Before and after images

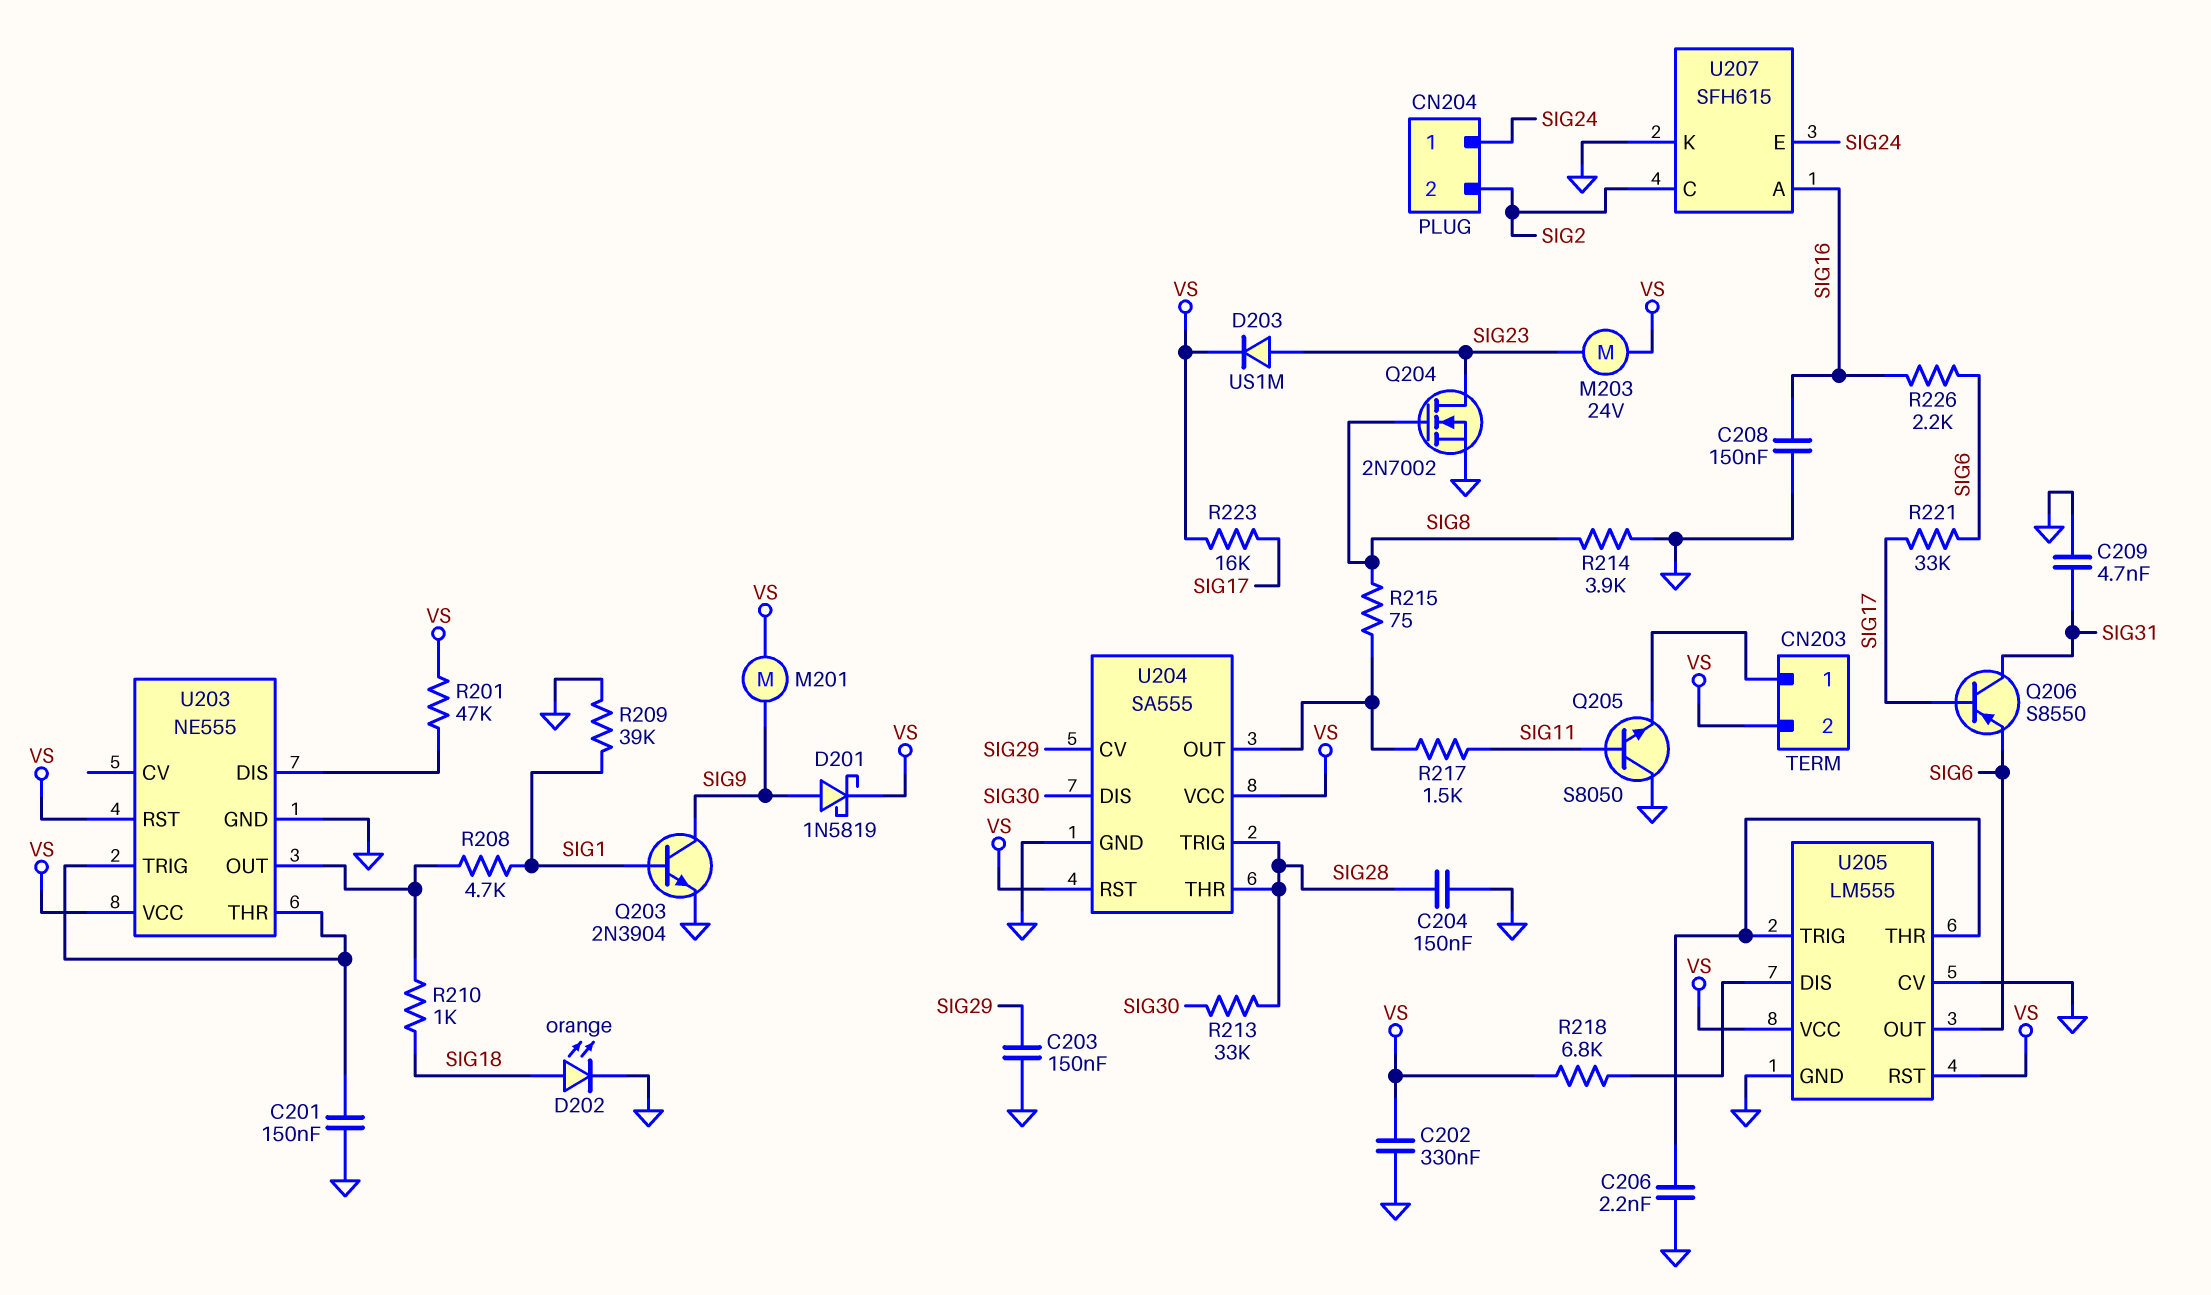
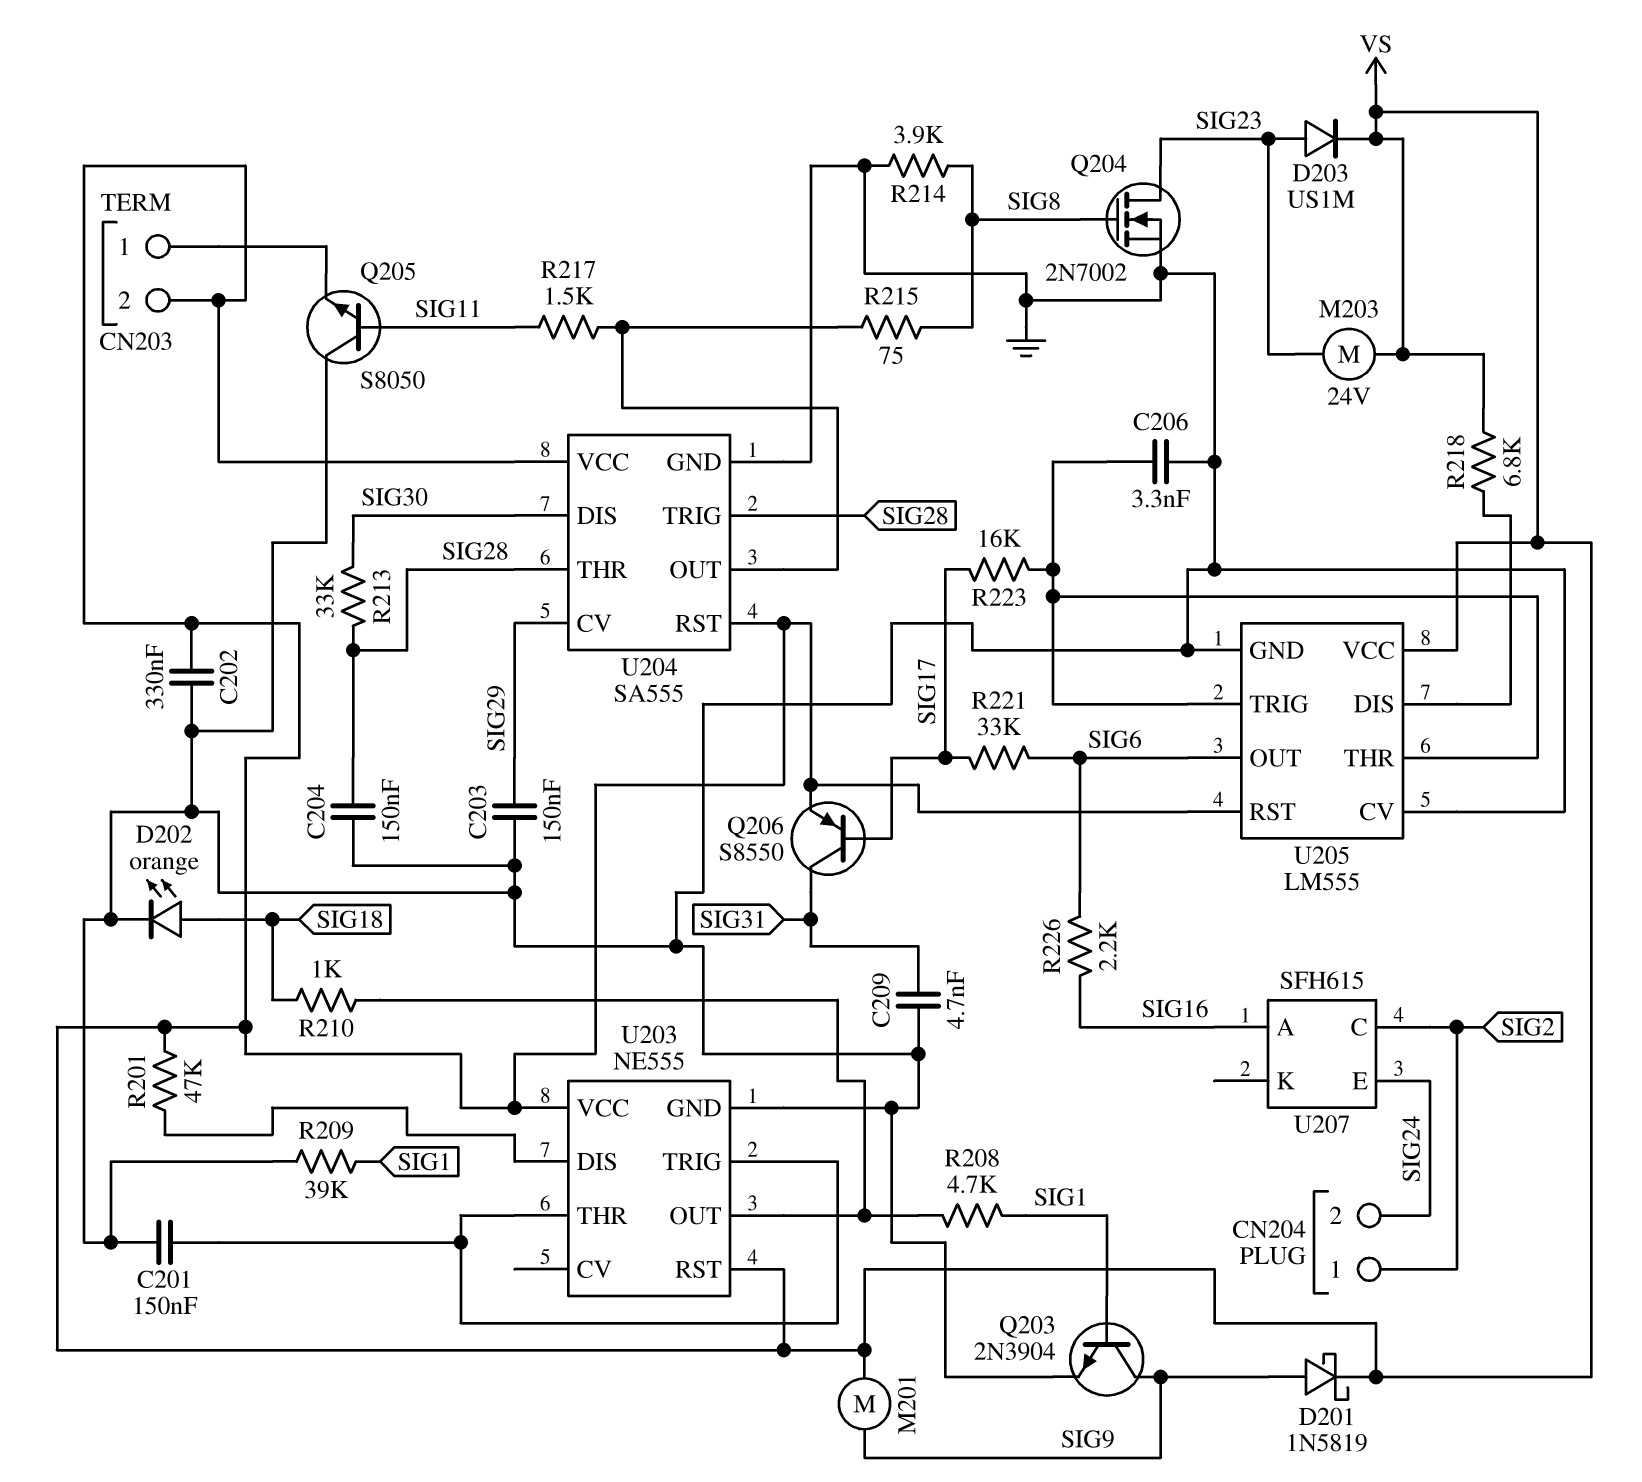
C206: 2.2nF (GND, U205/THR) -> 3.3nF (GND, U205/THR)
C208: 150nF (GND, SIG16) -> none
CN204 pin 1: SIG24 -> SIG2
CN204 pin 2: SIG2 -> SIG24
Q206: PNP S8550 (B SIG17, C SIG31, E SIG6) -> PNP S8550 (B SIG17, C SIG31, E VS)
R223: 16k (SIG17, VS) -> 16k (SIG17, U205/THR)
U207 pin K: GND -> none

- _Task prompt_
Begin with the line containing "CN204 pin 1: SIG24 -> SIG2" and retype it and each line after it through the end of the records, keeping them exact and including nothing more.

- _Answer space_
CN204 pin 1: SIG24 -> SIG2
CN204 pin 2: SIG2 -> SIG24
Q206: PNP S8550 (B SIG17, C SIG31, E SIG6) -> PNP S8550 (B SIG17, C SIG31, E VS)
R223: 16k (SIG17, VS) -> 16k (SIG17, U205/THR)
U207 pin K: GND -> none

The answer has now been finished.